» RECORDED INFORMATION:
※ ※ ※

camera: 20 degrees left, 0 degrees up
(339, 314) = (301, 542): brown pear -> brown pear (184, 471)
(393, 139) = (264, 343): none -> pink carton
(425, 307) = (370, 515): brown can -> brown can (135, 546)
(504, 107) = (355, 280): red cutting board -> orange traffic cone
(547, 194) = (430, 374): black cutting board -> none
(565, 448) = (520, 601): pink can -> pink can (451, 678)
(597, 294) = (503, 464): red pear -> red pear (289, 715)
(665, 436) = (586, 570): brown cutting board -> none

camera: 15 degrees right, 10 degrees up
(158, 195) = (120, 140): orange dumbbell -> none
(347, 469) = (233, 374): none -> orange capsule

※ ※ ※

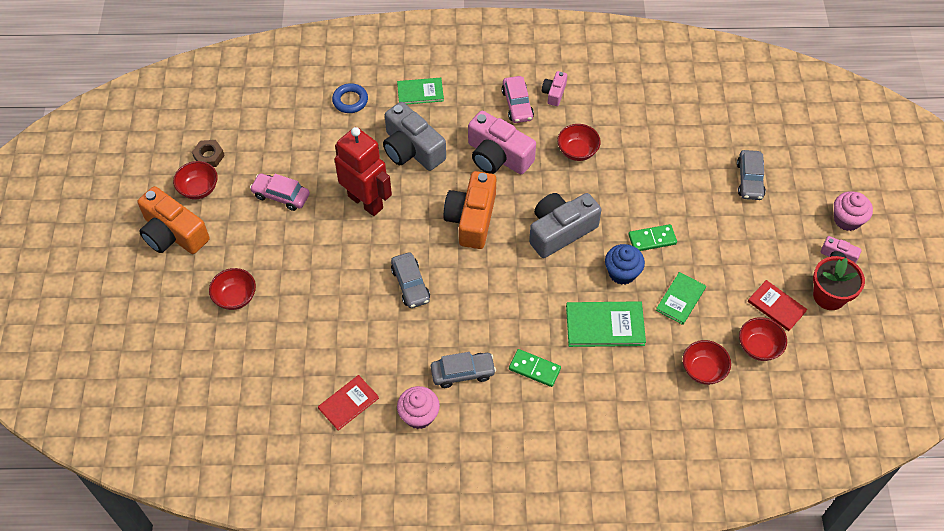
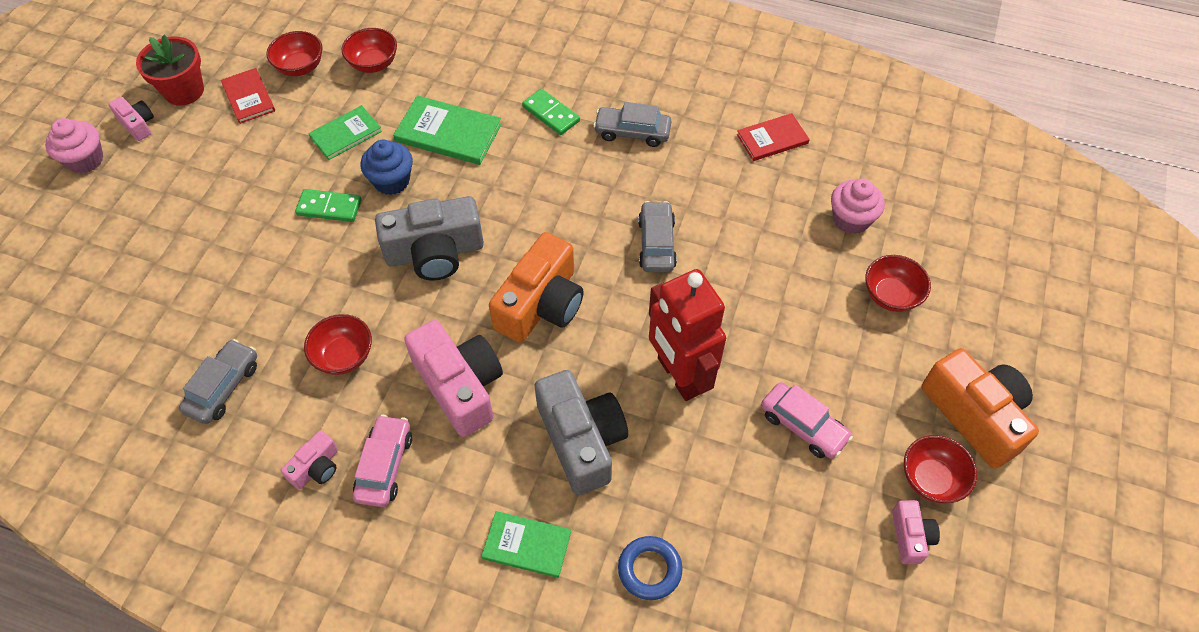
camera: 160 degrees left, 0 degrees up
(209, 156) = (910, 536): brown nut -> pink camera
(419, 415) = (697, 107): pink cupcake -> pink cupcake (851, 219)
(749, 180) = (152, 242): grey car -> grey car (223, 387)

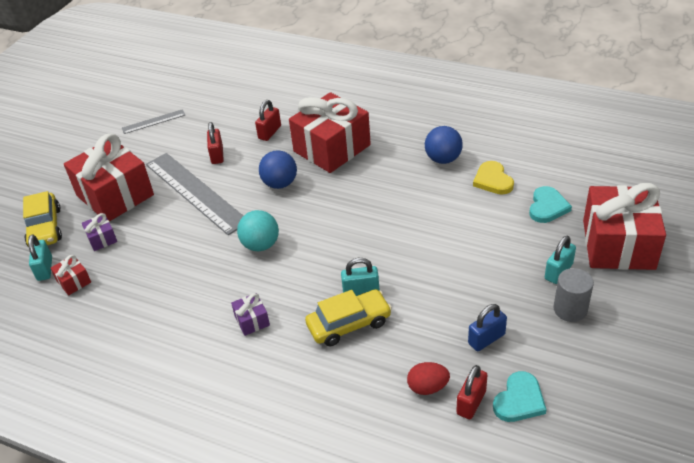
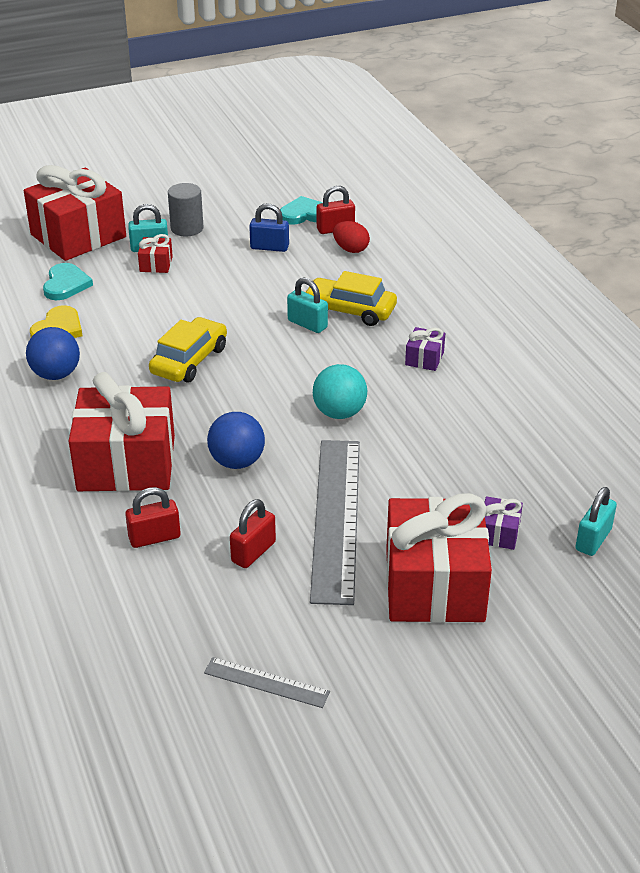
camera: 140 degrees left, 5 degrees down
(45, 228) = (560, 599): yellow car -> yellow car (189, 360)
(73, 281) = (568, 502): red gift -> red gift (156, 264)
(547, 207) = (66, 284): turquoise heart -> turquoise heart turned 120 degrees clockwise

※ ※ ※

» WHAT YOU SHOULD DO: Could you retype exactly the lines above, starting at the line that contains "camera: 20 degrees left, 0 degrees up" and ending at the line that contains "(347, 469) = (233, 374): none", and nothing more?

» TASK SOLUTION:
camera: 20 degrees left, 0 degrees up
(339, 314) = (301, 542): brown pear -> brown pear (184, 471)
(393, 139) = (264, 343): none -> pink carton
(425, 307) = (370, 515): brown can -> brown can (135, 546)
(504, 107) = (355, 280): red cutting board -> orange traffic cone
(547, 194) = (430, 374): black cutting board -> none
(565, 448) = (520, 601): pink can -> pink can (451, 678)
(597, 294) = (503, 464): red pear -> red pear (289, 715)
(665, 436) = (586, 570): brown cutting board -> none

camera: 15 degrees right, 10 degrees up
(158, 195) = (120, 140): orange dumbbell -> none
(347, 469) = (233, 374): none -> orange capsule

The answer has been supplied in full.